[Work task] Unless it is a picture, every line from the start of the entries through the line with "C1: 2.2uF (COM, VIN)" must be retyped exactly.

(Collected data)
--------

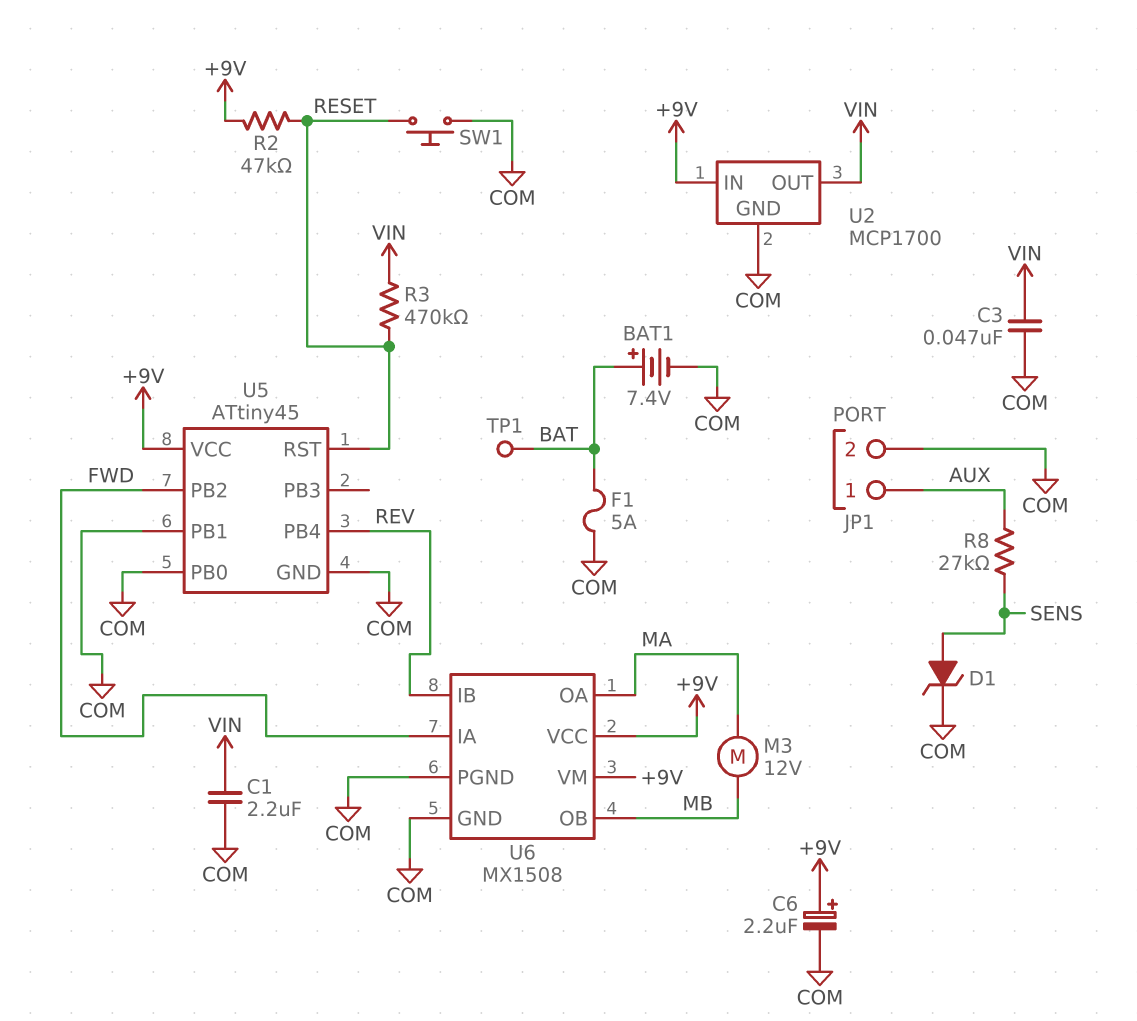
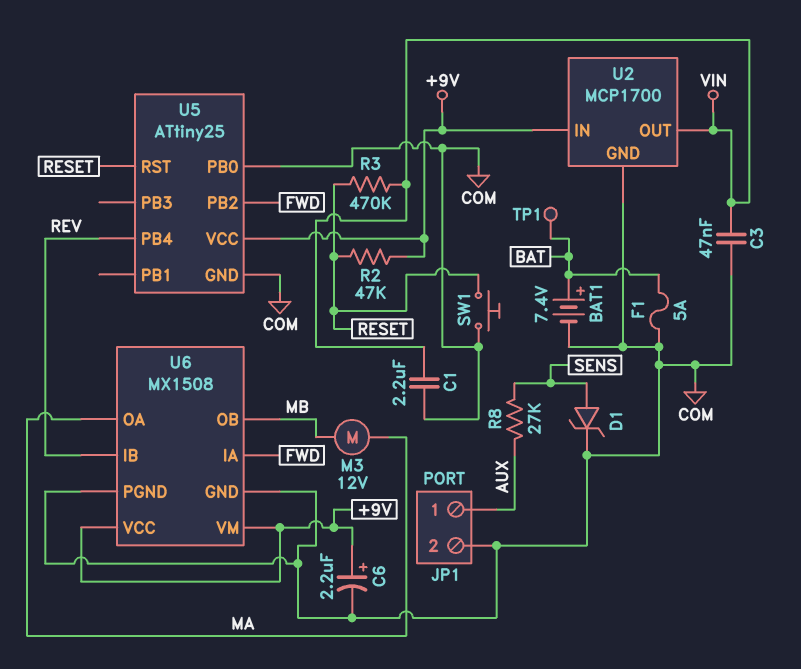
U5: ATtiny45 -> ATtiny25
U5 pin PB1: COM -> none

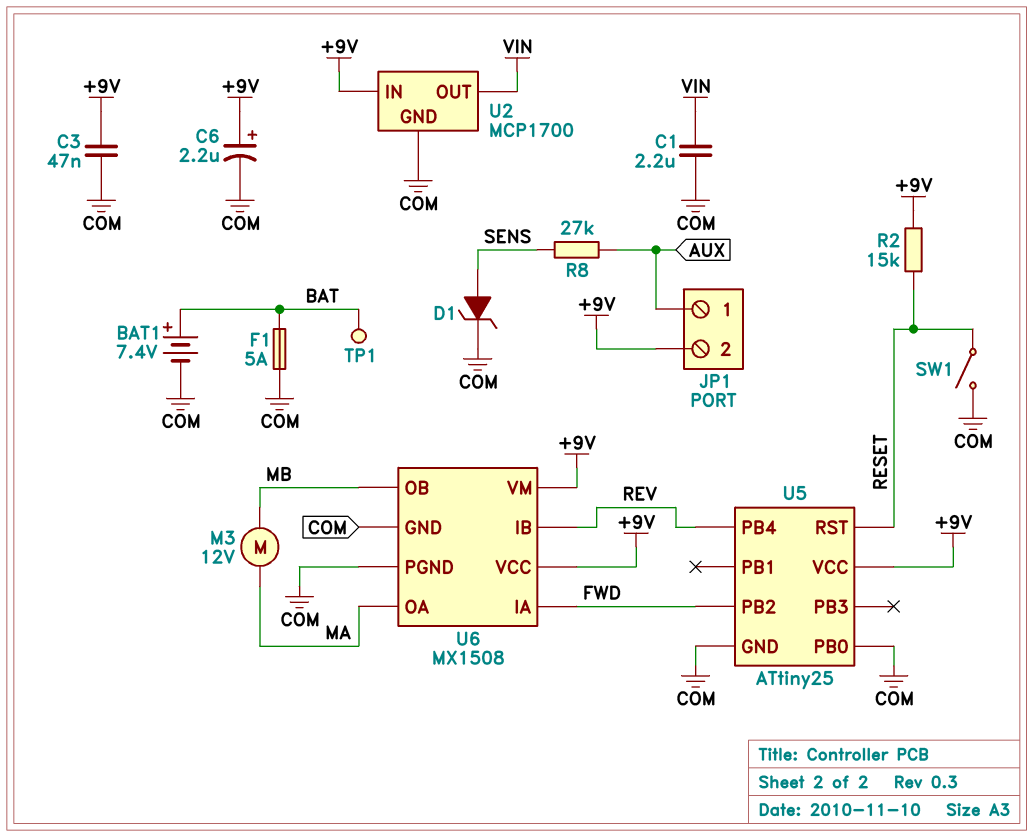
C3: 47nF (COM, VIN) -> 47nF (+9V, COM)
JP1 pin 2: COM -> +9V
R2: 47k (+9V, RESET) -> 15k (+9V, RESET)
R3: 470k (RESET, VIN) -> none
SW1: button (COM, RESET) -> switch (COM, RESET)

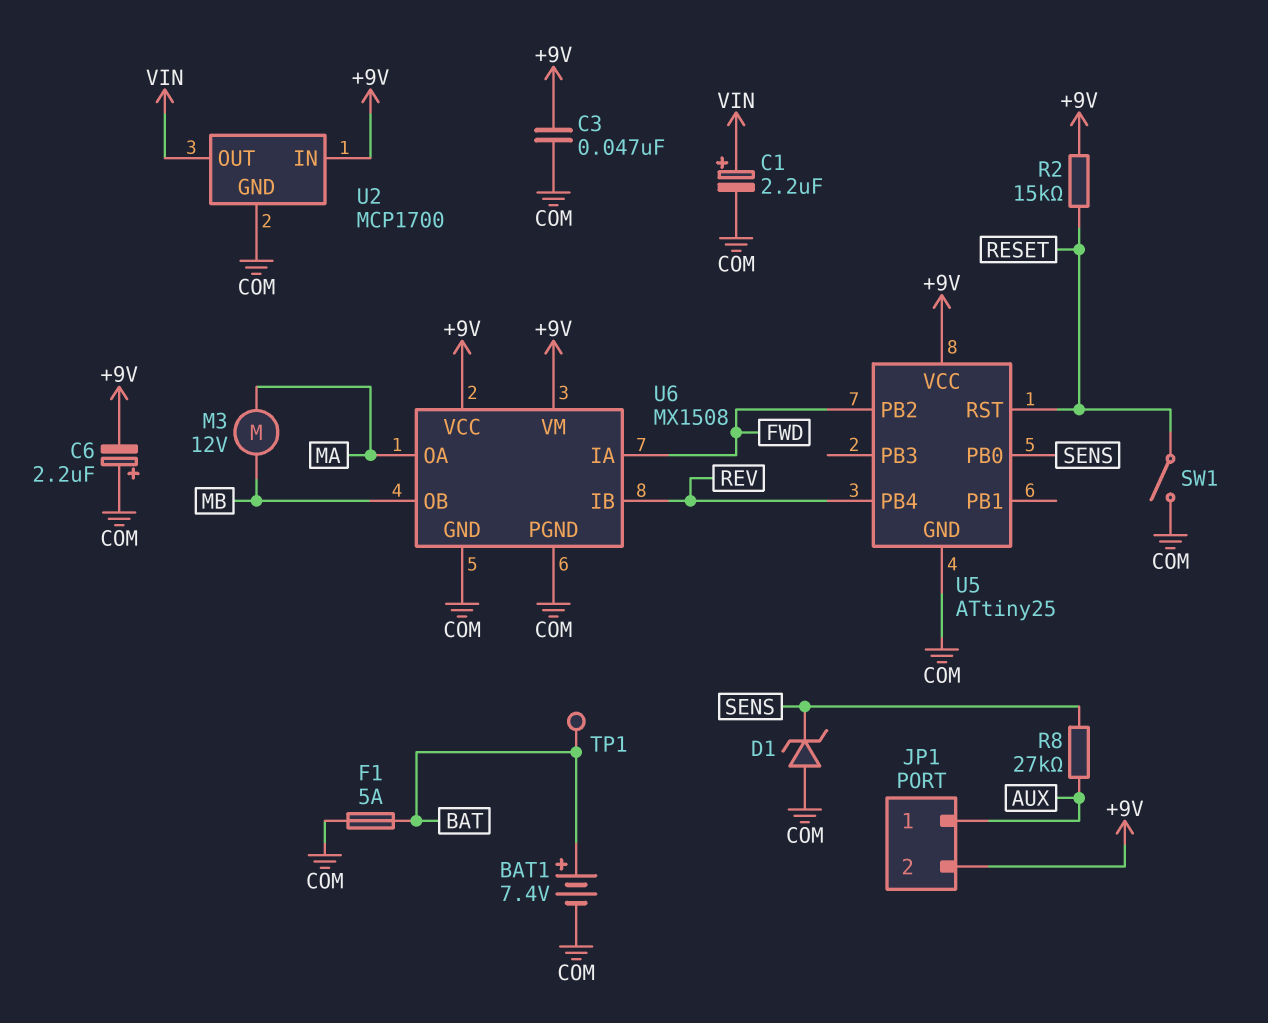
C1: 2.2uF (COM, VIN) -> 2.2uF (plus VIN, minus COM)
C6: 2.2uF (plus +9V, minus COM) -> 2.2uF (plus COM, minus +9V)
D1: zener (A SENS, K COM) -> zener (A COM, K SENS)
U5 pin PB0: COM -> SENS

--------

[Exercise result]
U5: ATtiny45 -> ATtiny25
U5 pin PB1: COM -> none

C3: 47nF (COM, VIN) -> 47nF (+9V, COM)
JP1 pin 2: COM -> +9V
R2: 47k (+9V, RESET) -> 15k (+9V, RESET)
R3: 470k (RESET, VIN) -> none
SW1: button (COM, RESET) -> switch (COM, RESET)

C1: 2.2uF (COM, VIN) -> 2.2uF (plus VIN, minus COM)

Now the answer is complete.